[Image change detection data]
------------------------
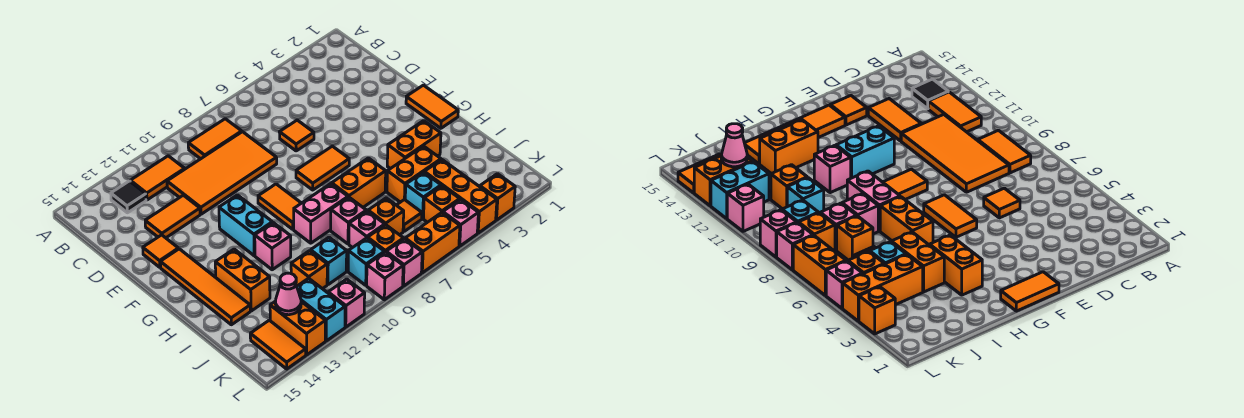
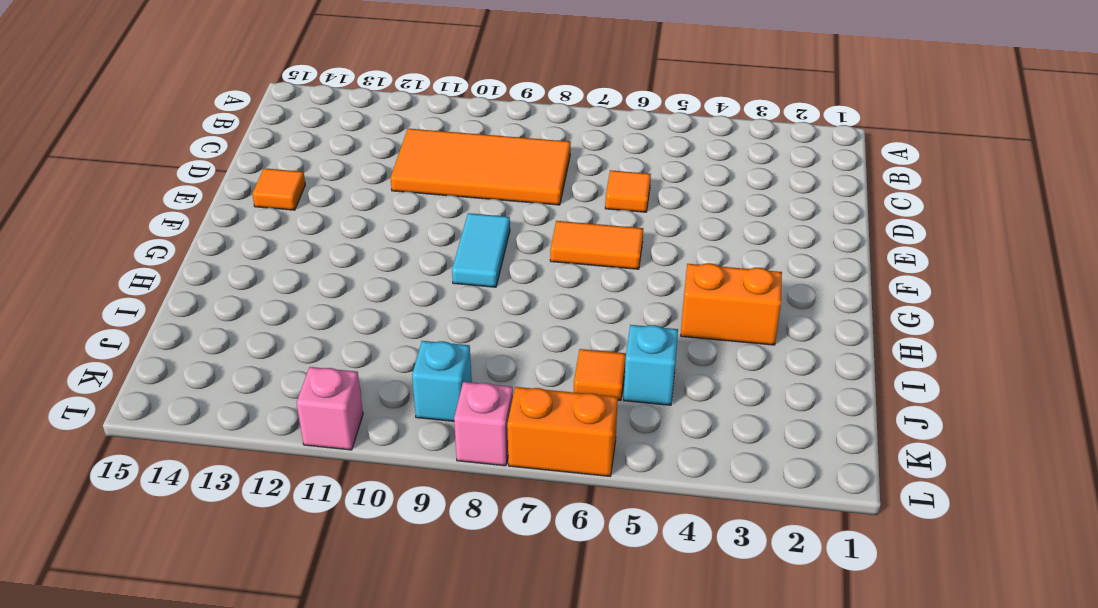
cyan tile F9:G9 level 1 -> orange tile F9:G9 level 1
none -> orange tile B8:B9 level 1
none -> orange tile B11:B12 level 1
none -> black tile B13 level 1
none -> orange tile D12:D13 level 1

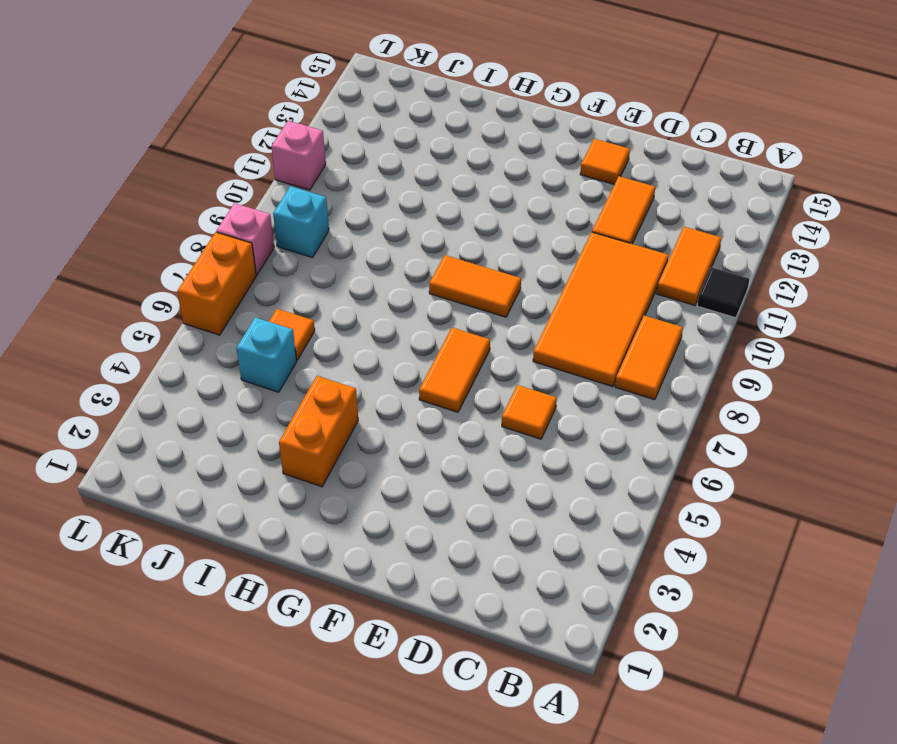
black tile A11 level 1 -> black tile B13 level 1
none -> orange tile F1:G1 level 1
none -> cyan brick F11:G11 level 1
none -> orange tile F14:I14 level 1
none -> orange brick H6:H7 level 1

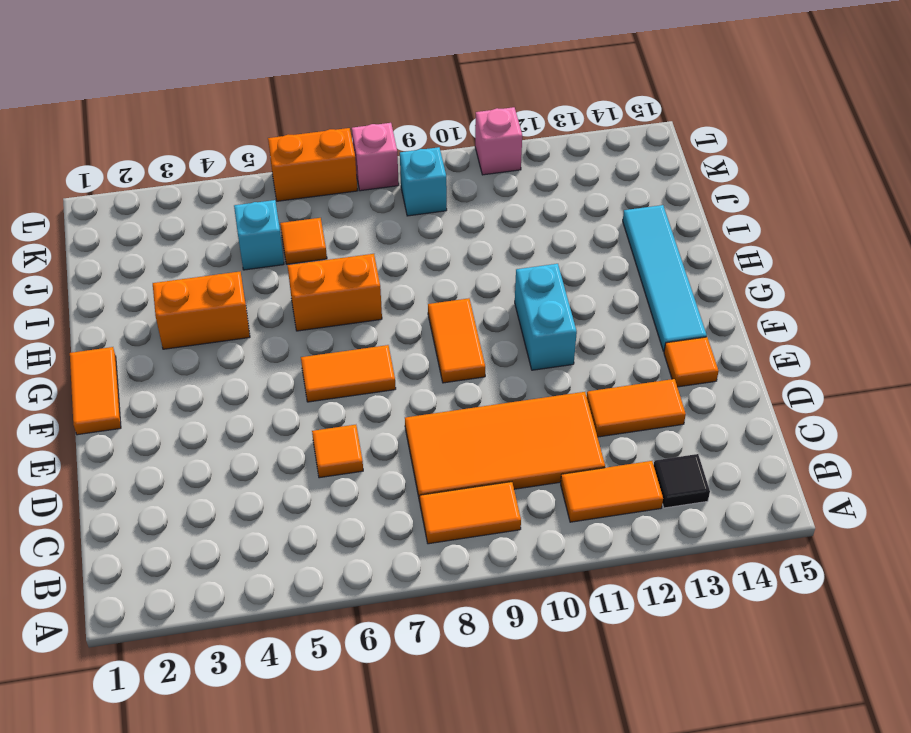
cyan tile F14:I14 level 1 -> orange tile F14:I14 level 1
none -> pink brick H8:H9 level 1
none -> pink brick H11 level 1
none -> orange brick H13:I13 level 1
none -> orange brick I4:I5 level 1

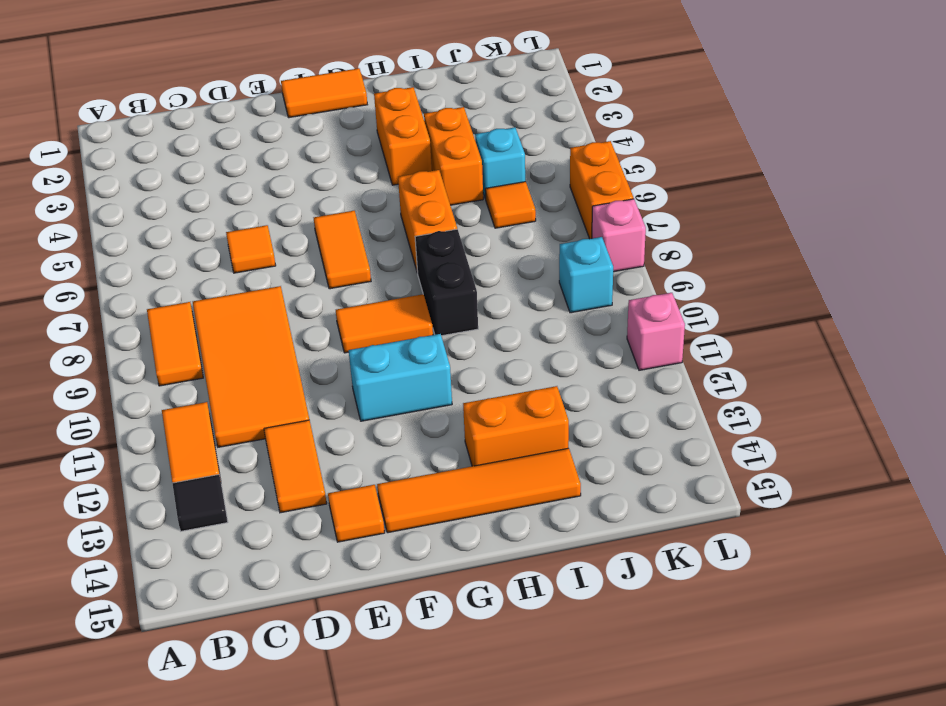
black brick H8:H9 level 1 -> pink brick H8:H9 level 1
none -> pink brick H11 level 1
none -> pink brick I8 level 1
none -> orange brick J4:L4 level 1
none -> orange brick J7 level 1

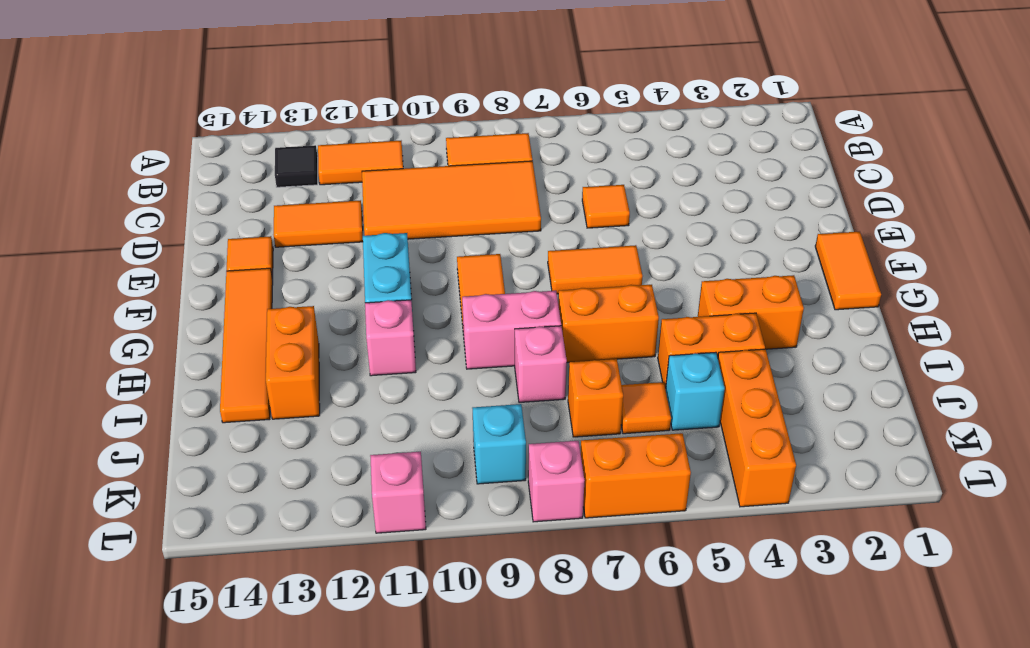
none -> pink brick J8 level 1
none -> cyan brick J10 level 1
none -> orange brick J11 level 1
none -> orange brick K5 level 1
------------------------
[WHAT IS NEEDED]
Please set down exactly the lines running from the one with "none -> cyan brick J10 level 1" to the last line of the entries above, both of them included, and no others.

[PROBLEM SOLUTION]
none -> cyan brick J10 level 1
none -> orange brick J11 level 1
none -> orange brick K5 level 1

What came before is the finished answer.